▸ EXERCISE DIRECTIONS:
For each entry below, please return its exact wording and leave out any picture.

******************************

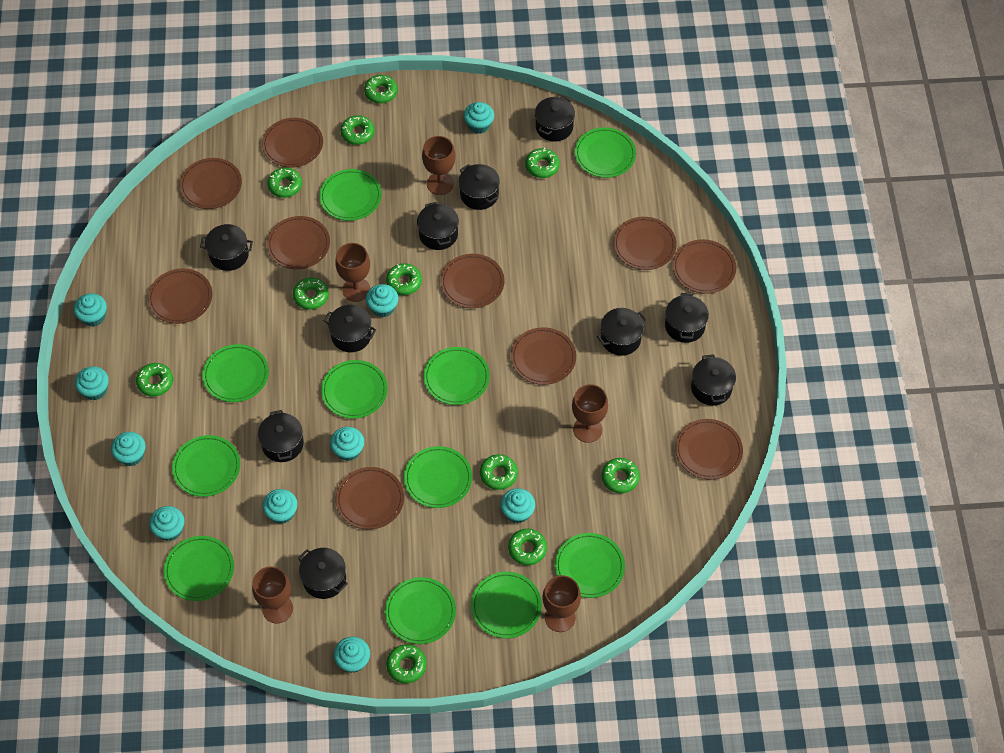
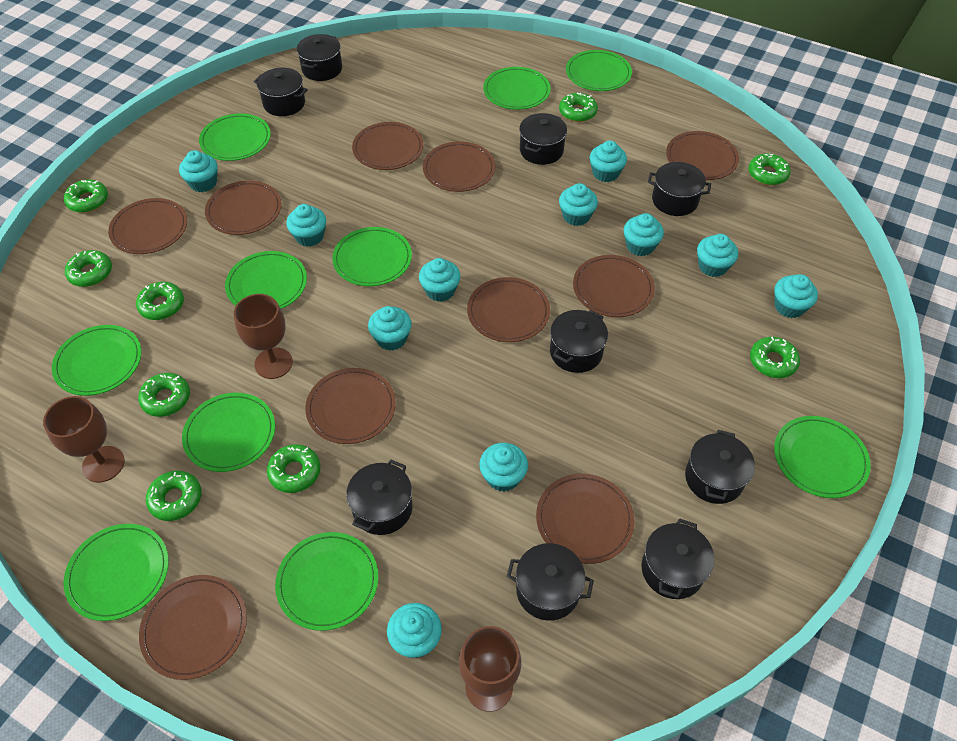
black pot: [200,224,253,271] [258,410,304,462] [298,548,348,599] [324,305,376,352] [417,202,459,250] [459,164,500,210] [535,96,575,142] [597,308,647,356] [665,293,709,343] [691,354,736,406] = 10 -> [254,68,308,116] [297,34,342,81] [346,460,412,535] [507,543,594,621] [519,113,567,165] [550,310,608,373] [642,518,714,599] [648,162,711,216] [685,430,755,504] = 9
brown goblet: [252,567,293,623] [335,243,370,302] [422,136,455,195] [542,575,581,632] [572,384,608,443] = 5 -> [43,396,125,483] [234,294,293,379] [459,626,521,712] = 3
green donut: [136,363,173,397] [267,167,302,198] [293,277,329,310] [340,115,375,145] [364,75,398,103] [386,263,422,295] [386,644,427,684] [480,454,518,490] [508,529,547,565] [525,148,560,178] [602,458,640,493] = 11 -> [64,179,108,213] [65,250,112,287] [136,282,184,320] [138,373,190,417] [146,471,201,521] [267,444,320,493] [559,92,598,122] [748,153,791,185] [750,337,800,378] = 9
green plate: [164,536,234,601] [172,435,240,497] [202,344,269,402] [319,169,382,221] [321,360,388,419] [385,577,456,644] [404,446,472,508] [424,347,490,405] [471,572,542,638] [555,533,625,598] [575,127,636,178] = 11 -> [52,325,141,396] [64,524,169,621] [182,393,275,472] [199,113,271,161] [225,251,307,309] [275,532,378,631] [332,227,412,286] [483,67,551,110] [566,50,632,91] [774,416,871,498] = 10
turquoise cupcake: [74,293,107,327] [75,366,109,400] [111,432,146,466] [149,506,184,541] [262,489,297,524] [330,427,364,461] [334,637,370,673] [366,284,399,317] [464,102,494,134] [500,488,535,523] = 10 -> [179,150,218,192] [286,204,326,247] [368,306,412,351] [387,603,442,658] [419,258,461,302] [479,443,528,492] [559,183,598,226] [590,140,627,182] [624,213,664,256] [697,234,738,277] [774,274,818,318] = 11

******************************

▸ ANSWER SPACE:
black pot: [200,224,253,271] [258,410,304,462] [298,548,348,599] [324,305,376,352] [417,202,459,250] [459,164,500,210] [535,96,575,142] [597,308,647,356] [665,293,709,343] [691,354,736,406] = 10 -> [254,68,308,116] [297,34,342,81] [346,460,412,535] [507,543,594,621] [519,113,567,165] [550,310,608,373] [642,518,714,599] [648,162,711,216] [685,430,755,504] = 9
brown goblet: [252,567,293,623] [335,243,370,302] [422,136,455,195] [542,575,581,632] [572,384,608,443] = 5 -> [43,396,125,483] [234,294,293,379] [459,626,521,712] = 3
green donut: [136,363,173,397] [267,167,302,198] [293,277,329,310] [340,115,375,145] [364,75,398,103] [386,263,422,295] [386,644,427,684] [480,454,518,490] [508,529,547,565] [525,148,560,178] [602,458,640,493] = 11 -> [64,179,108,213] [65,250,112,287] [136,282,184,320] [138,373,190,417] [146,471,201,521] [267,444,320,493] [559,92,598,122] [748,153,791,185] [750,337,800,378] = 9
green plate: [164,536,234,601] [172,435,240,497] [202,344,269,402] [319,169,382,221] [321,360,388,419] [385,577,456,644] [404,446,472,508] [424,347,490,405] [471,572,542,638] [555,533,625,598] [575,127,636,178] = 11 -> [52,325,141,396] [64,524,169,621] [182,393,275,472] [199,113,271,161] [225,251,307,309] [275,532,378,631] [332,227,412,286] [483,67,551,110] [566,50,632,91] [774,416,871,498] = 10
turquoise cupcake: [74,293,107,327] [75,366,109,400] [111,432,146,466] [149,506,184,541] [262,489,297,524] [330,427,364,461] [334,637,370,673] [366,284,399,317] [464,102,494,134] [500,488,535,523] = 10 -> [179,150,218,192] [286,204,326,247] [368,306,412,351] [387,603,442,658] [419,258,461,302] [479,443,528,492] [559,183,598,226] [590,140,627,182] [624,213,664,256] [697,234,738,277] [774,274,818,318] = 11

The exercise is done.